**Problem to work on**
Replace "Player" with "Name" in the part of these lines that opens with the line containing "95 [573, 58]" and closes with the line containing "Avg. [706, 20]". Return only that part, with everything else unchanged.

**Records shown**

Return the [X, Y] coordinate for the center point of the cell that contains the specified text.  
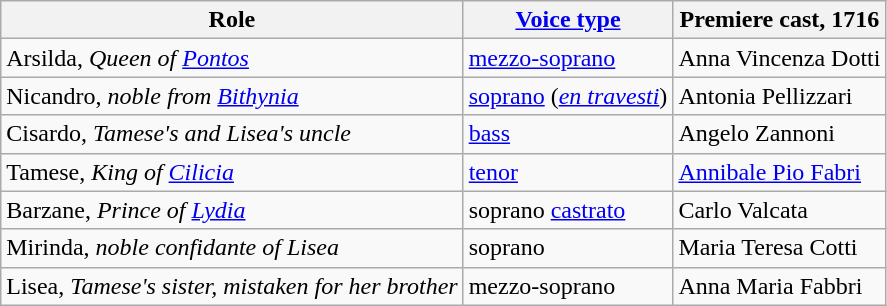
tenor [568, 172]
Antonia Pellizzari [780, 96]
Annibale Pio Fabri [780, 172]
Maria Teresa Cotti [780, 248]
Arsilda, Queen of Pontos [232, 58]
Role [232, 20]
Carlo Valcata [780, 210]
Nicandro, noble from Bithynia [232, 96]
Voice type [568, 20]
Lisea, Tamese's sister, mistaken for her brother [232, 286]
Mirinda, noble confidante of Lisea [232, 248]
Angelo Zannoni [780, 134]
Cisardo, Tamese's and Lisea's uncle [232, 134]
Anna Maria Fabbri [780, 286]
bass [568, 134]
Barzane, Prince of Lydia [232, 210]
Premiere cast, 1716 [780, 20]
soprano (en travesti) [568, 96]
Tamese, King of Cilicia [232, 172]
Anna Vincenza Dotti [780, 58]
soprano [568, 248]
soprano castrato [568, 210]
Return [x, y] of the center of cell containing provided text 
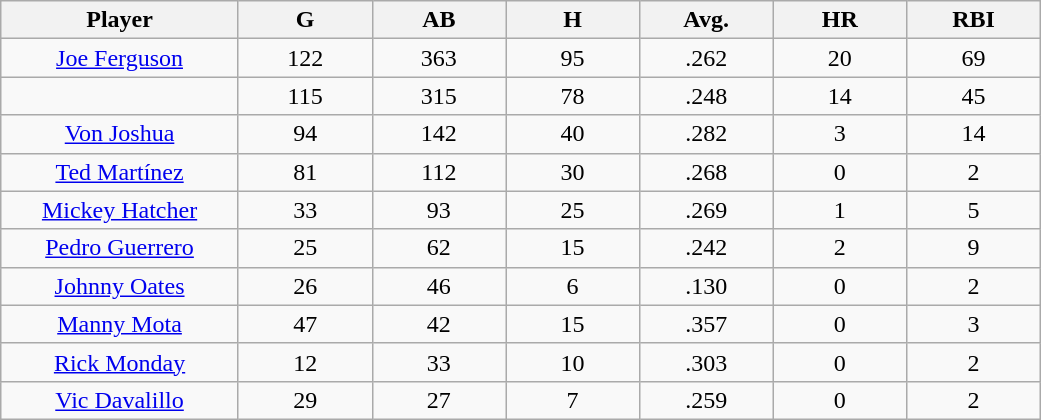
95 [573, 58]
81 [305, 172]
45 [974, 96]
.248 [706, 96]
5 [974, 210]
94 [305, 134]
69 [974, 58]
42 [439, 324]
10 [573, 362]
Player [120, 20]
40 [573, 134]
122 [305, 58]
HR [840, 20]
46 [439, 286]
AB [439, 20]
62 [439, 248]
Johnny Oates [120, 286]
112 [439, 172]
Avg. [706, 20]
Von Joshua [120, 134]
.262 [706, 58]
12 [305, 362]
30 [573, 172]
.282 [706, 134]
1 [840, 210]
.269 [706, 210]
78 [573, 96]
Mickey Hatcher [120, 210]
315 [439, 96]
.303 [706, 362]
20 [840, 58]
7 [573, 400]
27 [439, 400]
G [305, 20]
.357 [706, 324]
9 [974, 248]
6 [573, 286]
H [573, 20]
RBI [974, 20]
Joe Ferguson [120, 58]
Manny Mota [120, 324]
47 [305, 324]
Vic Davalillo [120, 400]
Pedro Guerrero [120, 248]
142 [439, 134]
26 [305, 286]
29 [305, 400]
Rick Monday [120, 362]
.259 [706, 400]
Ted Martínez [120, 172]
115 [305, 96]
93 [439, 210]
.268 [706, 172]
.242 [706, 248]
363 [439, 58]
.130 [706, 286]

**Task solution**
95 [573, 58]
81 [305, 172]
45 [974, 96]
.248 [706, 96]
5 [974, 210]
94 [305, 134]
69 [974, 58]
42 [439, 324]
10 [573, 362]
Name [120, 20]
40 [573, 134]
122 [305, 58]
HR [840, 20]
46 [439, 286]
AB [439, 20]
62 [439, 248]
Johnny Oates [120, 286]
112 [439, 172]
Avg. [706, 20]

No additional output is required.